_Source material_
§
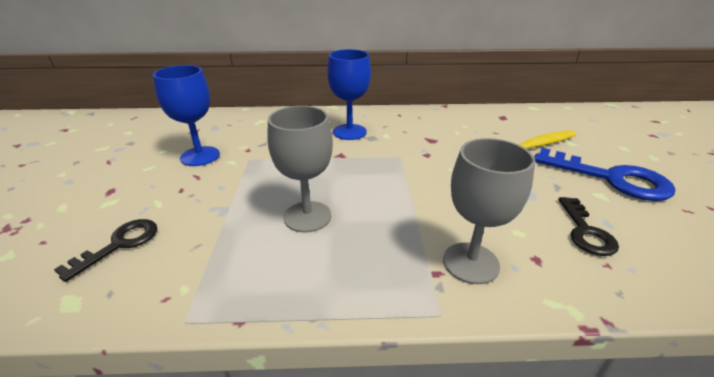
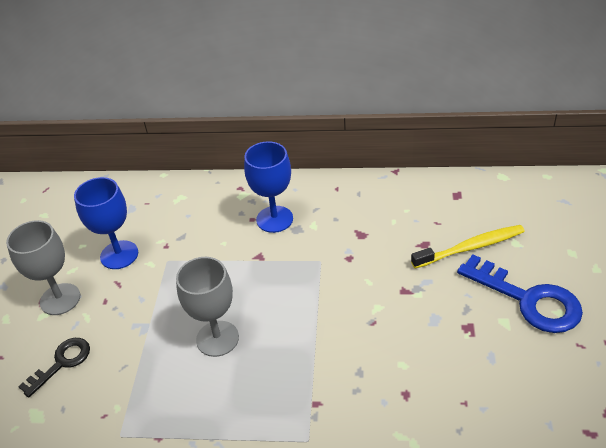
camera: 10 degrees right, 10 degrees up
(471, 263) = (347, 395): grey goblet -> grey goblet (60, 299)
(586, 231) = (464, 366): black key -> none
§
_Prompt_
Each line of the listing above must be given again exactly; the pictures are to be left out.

_Completed task_
camera: 10 degrees right, 10 degrees up
(471, 263) = (347, 395): grey goblet -> grey goblet (60, 299)
(586, 231) = (464, 366): black key -> none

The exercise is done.